__DESCRIPTION OF THE TASK__.
All pictures should be dropped, and only the lines from the top of the entries below through the line containing "(364, 182) = (566, 214): green" repeated exactly, both ends included.

Object tracking records
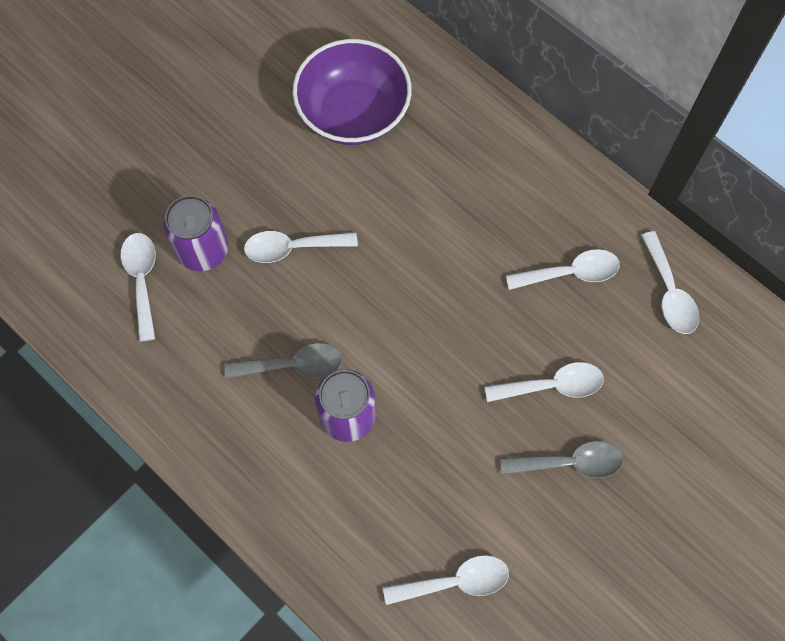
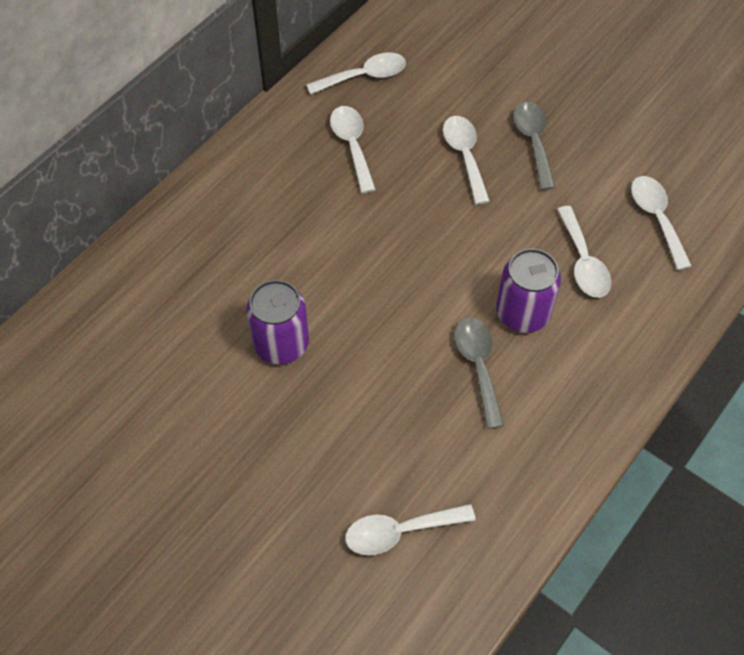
camera: 95 degrees left, 10 degrees down
(203, 250) = (356, 471): purple can -> purple can (281, 343)
(292, 248) = (346, 381): white spoon -> white spoon (583, 262)
(353, 113) = (177, 338): purple bowl -> none

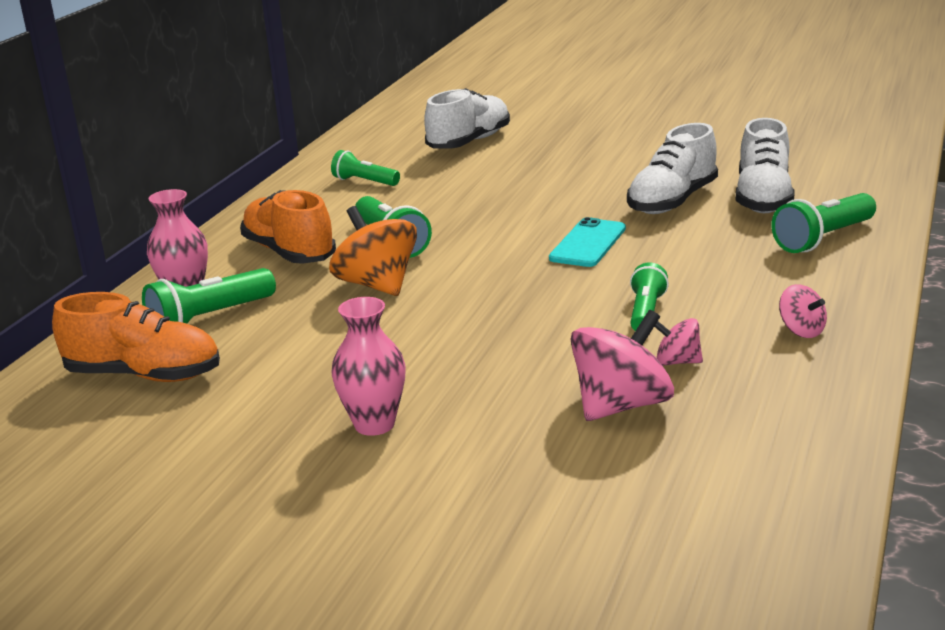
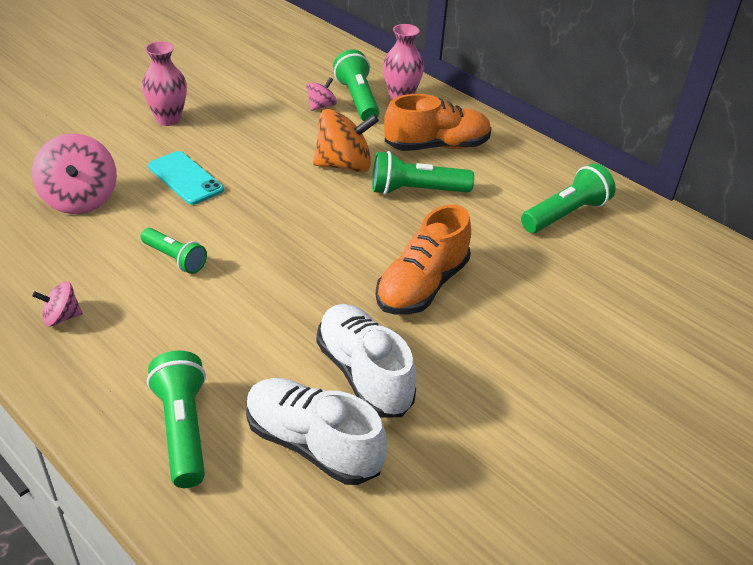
camera: 110 degrees right, 15 degrees up
(144, 375) = (306, 70): orange shoe -> orange shoe (422, 286)
(364, 182) = (566, 214): green flashlight -> green flashlight, size x1.50
(469, 142) = (642, 308): white shoe -> none
(588, 243) = (319, 281): turquoise phone -> turquoise phone (185, 178)
(677, 362) = (97, 241): pink spinning top -> pink spinning top (321, 106)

__YOUR SOLUTION__.
camera: 95 degrees left, 10 degrees down
(203, 250) = (356, 471): purple can -> purple can (281, 343)
(292, 248) = (346, 381): white spoon -> white spoon (583, 262)
(353, 113) = (177, 338): purple bowl -> none

camera: 110 degrees right, 15 degrees up
(144, 375) = (306, 70): orange shoe -> orange shoe (422, 286)
(364, 182) = (566, 214): green flashlight -> green flashlight, size x1.50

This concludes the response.